*** Supplied data ***

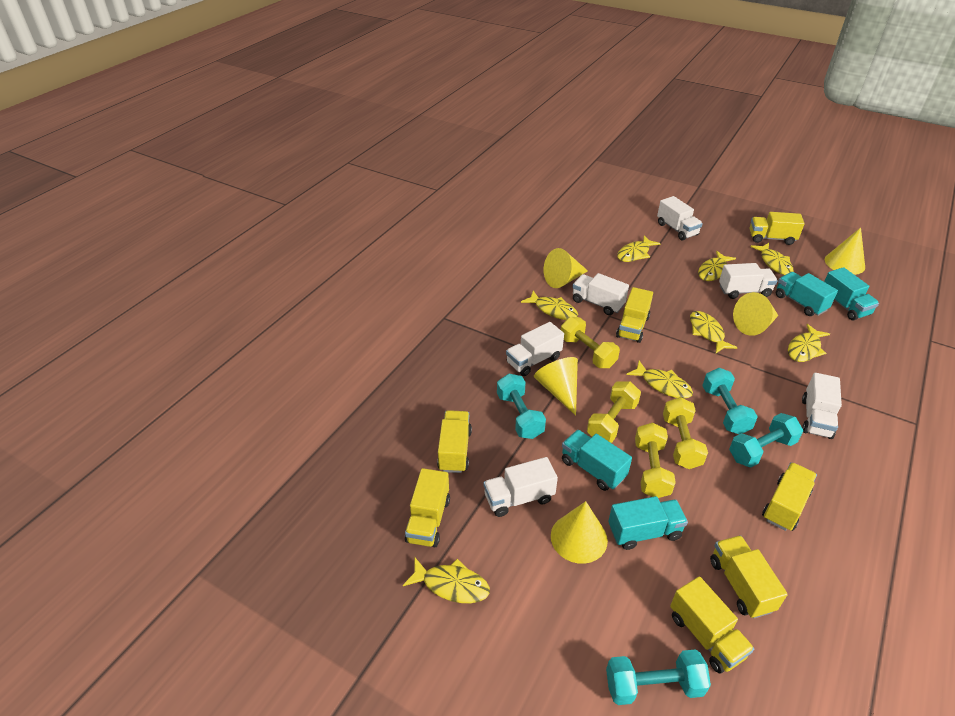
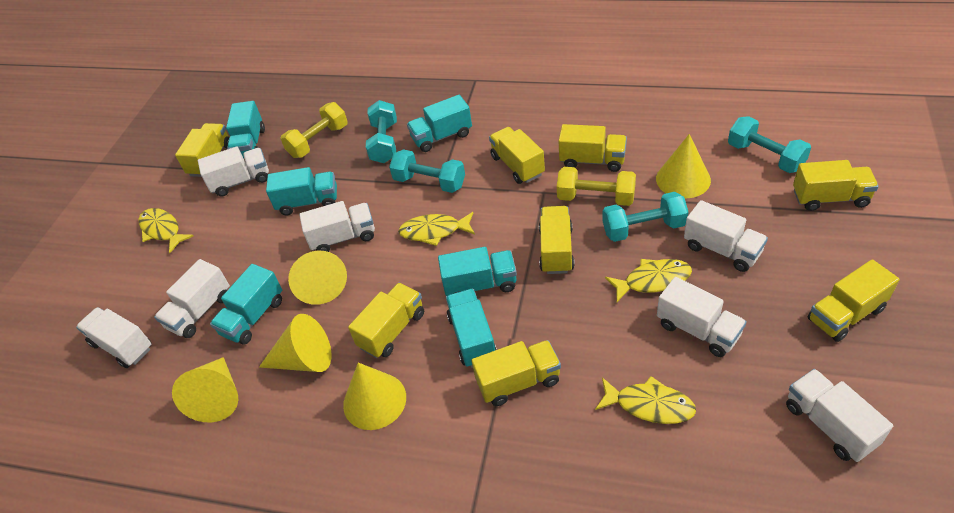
turquoise truck: 4 -> 6
white truck: 6 -> 7
yellow dumbbell: 4 -> 2
yellow fish: 8 -> 4
yellow truck: 7 -> 8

*** End of Supplied data ***

▸ **Work to be completed**
If a line of the records includes the string "yellow", copy it out.

▸ **Response**
yellow dumbbell: 4 -> 2
yellow fish: 8 -> 4
yellow truck: 7 -> 8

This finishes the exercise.